Look over the entries that follow and work out how many lines contain "none". State the number only.
START AVAILABLE RECORDS
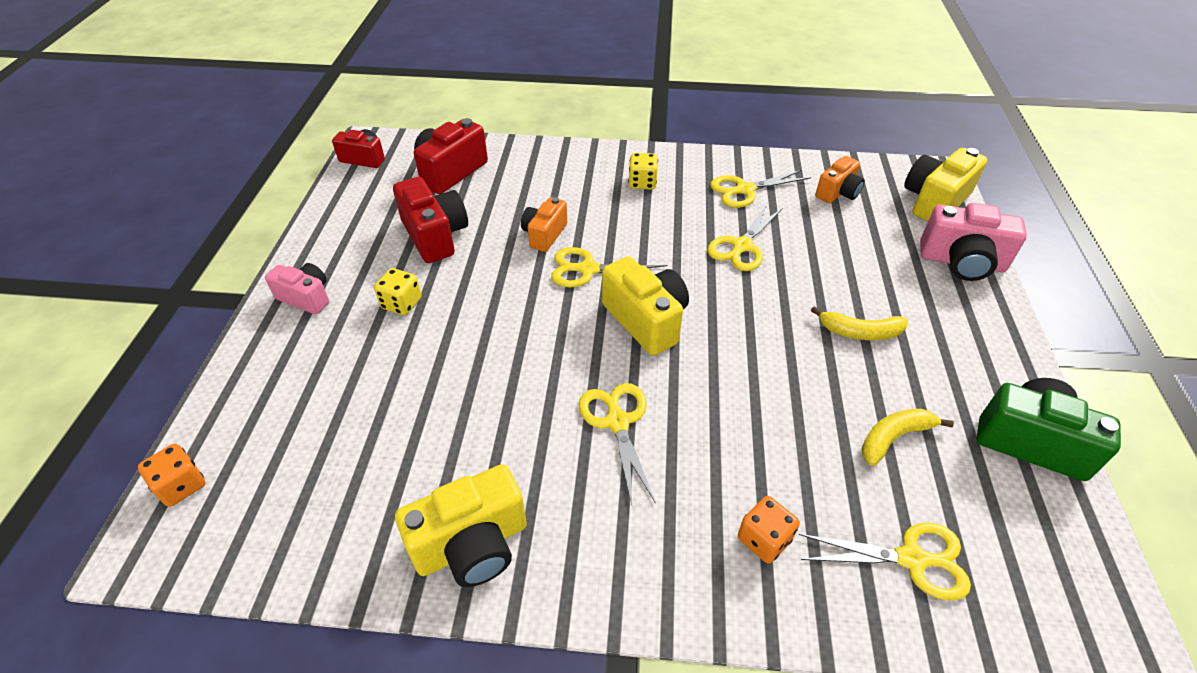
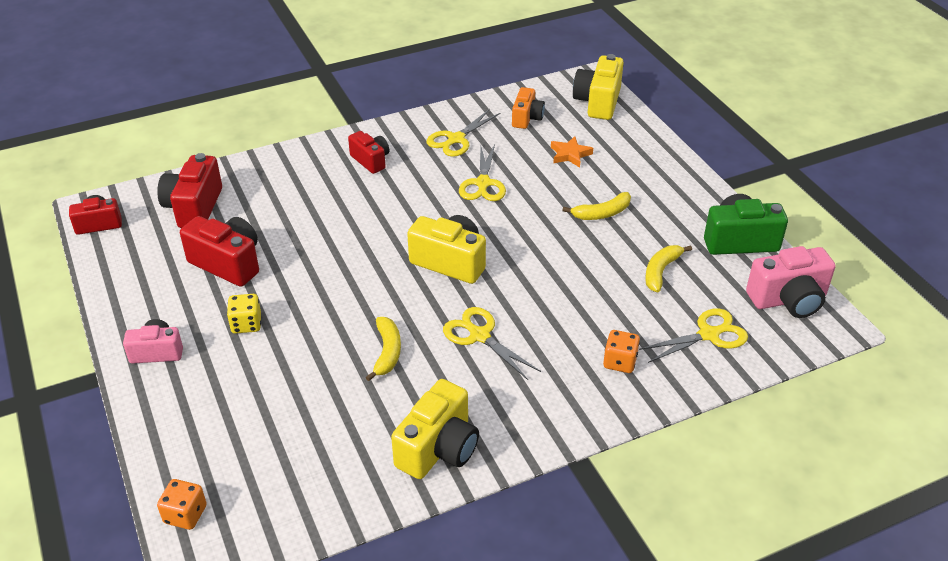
camera: 30 degrees left, 5 degrees down
orange camera [521,197,567,252] -> none
yellow scissors [551,247,667,288] -> none
yellow dice [628,153,658,190] -> red camera [348,131,389,174]
pink camera [920,203,1027,281] -> pink camera moved to [746,246,836,318]
none -> yellow banana [366,317,401,381]
none -> orange star [551,136,593,167]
END AVAILABLE RECORDS
[ANSWER TO THE PROBLEM] 4